§ The task: Could you return every record below word for word, leaving out the pictures?

§ Entries provided:
[Start of Attachment]
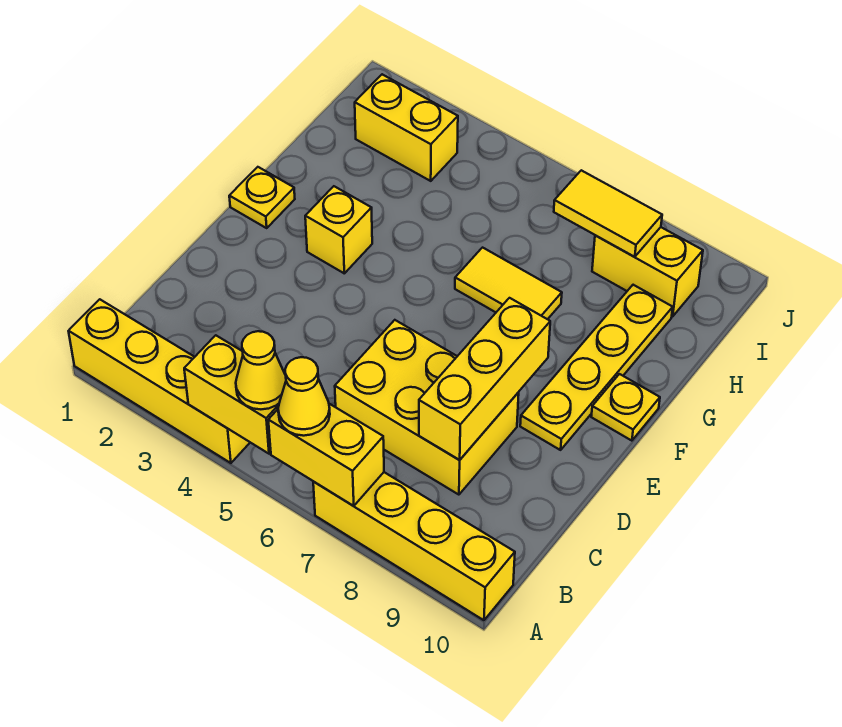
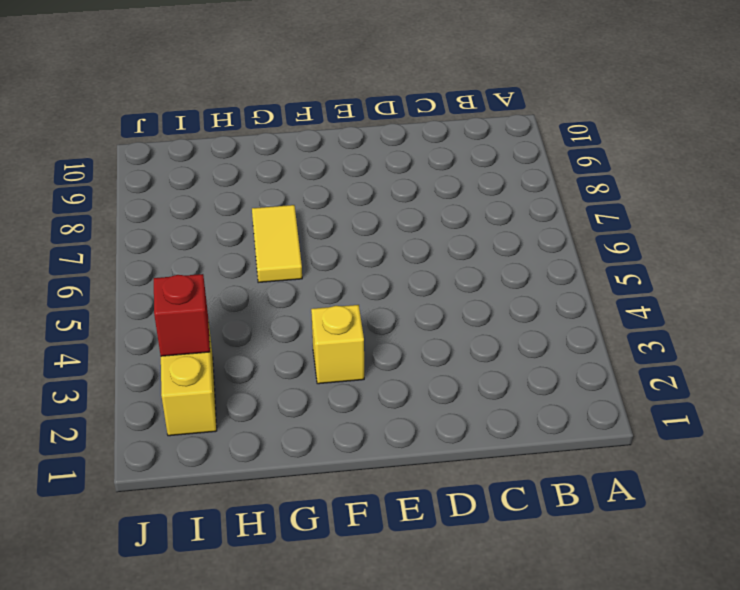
red 1x1 brick [154,274,210,356] -> none
none -> yellow 1x4 brick [69,299,250,463]
none -> yellow 1x4 brick [313,472,515,620]
none -> yellow 2x3 brick [335,320,519,495]

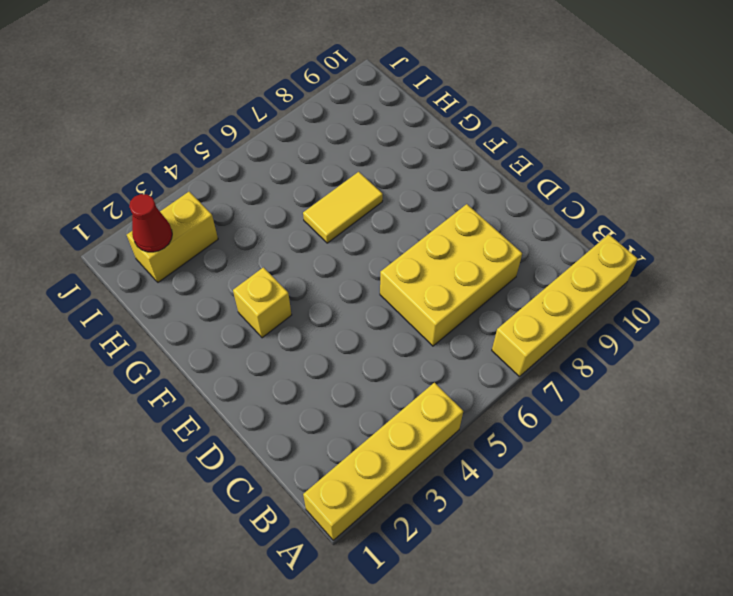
red 1x1 cone [129,194,172,252] -> none
none -> yellow 1x4 plate [520,285,673,450]
none -> yellow 1x1 plate [229,167,295,228]
none -> yellow 1x1 plate [591,374,660,441]

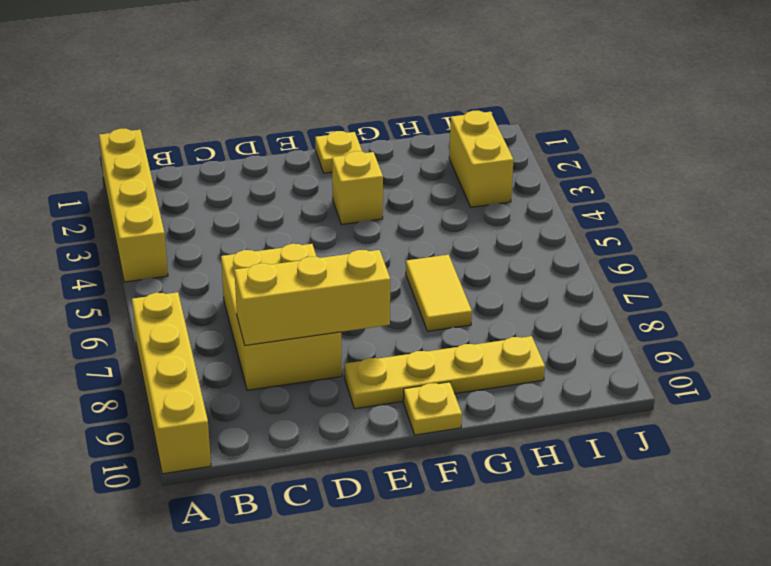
none -> yellow 1x2 brick [592,227,703,317]
none -> yellow 1x2 brick [184,335,279,454]
none -> yellow 1x2 brick [268,404,384,506]

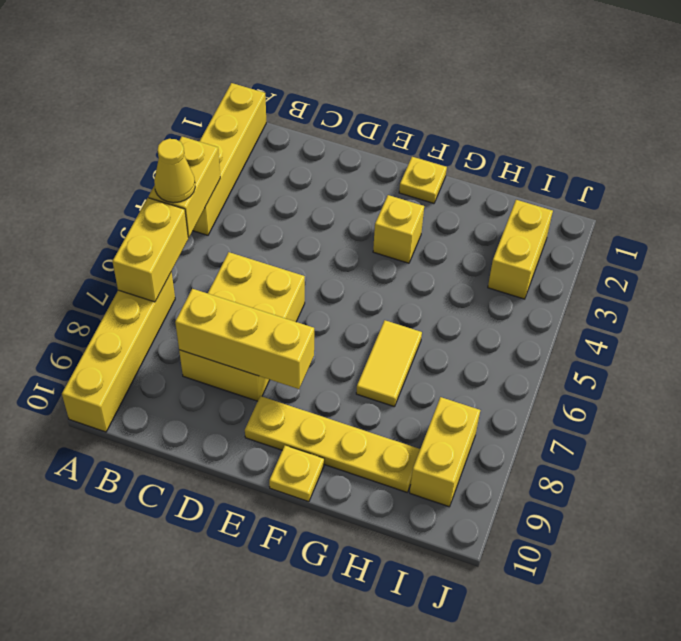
none -> yellow 1x2 tile [554,170,662,257]
none -> yellow 1x1 cone [278,357,330,436]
[End of Attachment]
§ Solution to the problem:
red 1x1 brick [154,274,210,356] -> none
none -> yellow 1x4 brick [69,299,250,463]
none -> yellow 1x4 brick [313,472,515,620]
none -> yellow 2x3 brick [335,320,519,495]

red 1x1 cone [129,194,172,252] -> none
none -> yellow 1x4 plate [520,285,673,450]
none -> yellow 1x1 plate [229,167,295,228]
none -> yellow 1x1 plate [591,374,660,441]

none -> yellow 1x2 brick [592,227,703,317]
none -> yellow 1x2 brick [184,335,279,454]
none -> yellow 1x2 brick [268,404,384,506]

none -> yellow 1x2 tile [554,170,662,257]
none -> yellow 1x1 cone [278,357,330,436]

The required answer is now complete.